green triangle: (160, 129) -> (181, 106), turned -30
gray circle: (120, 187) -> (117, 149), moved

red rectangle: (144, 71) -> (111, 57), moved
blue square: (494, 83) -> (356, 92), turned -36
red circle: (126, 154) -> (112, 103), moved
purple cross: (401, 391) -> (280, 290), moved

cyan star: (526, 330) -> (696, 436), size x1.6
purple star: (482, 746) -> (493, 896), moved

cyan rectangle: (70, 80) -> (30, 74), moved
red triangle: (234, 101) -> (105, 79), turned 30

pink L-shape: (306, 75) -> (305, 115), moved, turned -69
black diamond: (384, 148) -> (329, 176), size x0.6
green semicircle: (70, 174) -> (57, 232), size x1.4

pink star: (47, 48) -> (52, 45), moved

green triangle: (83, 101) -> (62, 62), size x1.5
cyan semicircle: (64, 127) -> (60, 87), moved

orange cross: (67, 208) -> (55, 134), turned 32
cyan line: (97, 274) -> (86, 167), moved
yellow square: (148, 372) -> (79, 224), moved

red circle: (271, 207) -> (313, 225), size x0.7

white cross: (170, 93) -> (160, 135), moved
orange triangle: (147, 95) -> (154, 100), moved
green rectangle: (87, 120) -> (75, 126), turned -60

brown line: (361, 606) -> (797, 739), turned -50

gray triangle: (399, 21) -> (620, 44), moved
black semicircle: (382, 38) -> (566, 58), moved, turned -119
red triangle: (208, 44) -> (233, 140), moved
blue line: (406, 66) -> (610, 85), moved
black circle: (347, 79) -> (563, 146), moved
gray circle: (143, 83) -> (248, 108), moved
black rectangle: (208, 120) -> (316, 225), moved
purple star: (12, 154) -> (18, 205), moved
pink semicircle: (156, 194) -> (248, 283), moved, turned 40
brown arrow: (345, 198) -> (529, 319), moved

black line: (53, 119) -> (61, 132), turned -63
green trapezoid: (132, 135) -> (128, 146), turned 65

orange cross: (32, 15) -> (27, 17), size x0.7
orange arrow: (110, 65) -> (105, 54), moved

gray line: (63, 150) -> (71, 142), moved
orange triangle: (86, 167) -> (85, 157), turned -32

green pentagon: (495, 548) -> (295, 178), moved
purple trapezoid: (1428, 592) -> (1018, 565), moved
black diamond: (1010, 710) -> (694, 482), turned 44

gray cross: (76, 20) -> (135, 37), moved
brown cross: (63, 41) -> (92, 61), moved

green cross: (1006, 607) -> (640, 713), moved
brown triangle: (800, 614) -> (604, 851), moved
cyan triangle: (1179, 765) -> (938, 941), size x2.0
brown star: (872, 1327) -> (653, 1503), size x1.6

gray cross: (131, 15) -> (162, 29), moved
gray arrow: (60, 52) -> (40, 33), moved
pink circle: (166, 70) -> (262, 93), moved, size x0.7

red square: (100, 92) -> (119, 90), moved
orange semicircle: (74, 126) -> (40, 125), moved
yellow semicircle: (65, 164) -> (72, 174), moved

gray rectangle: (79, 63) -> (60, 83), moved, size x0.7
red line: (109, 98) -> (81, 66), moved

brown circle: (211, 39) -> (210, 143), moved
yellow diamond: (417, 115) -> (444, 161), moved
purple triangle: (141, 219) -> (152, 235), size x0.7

_Directions for this task_:
Your response should be the count of lines in the material above that contain "star", with nothing added.

_The answer_:
5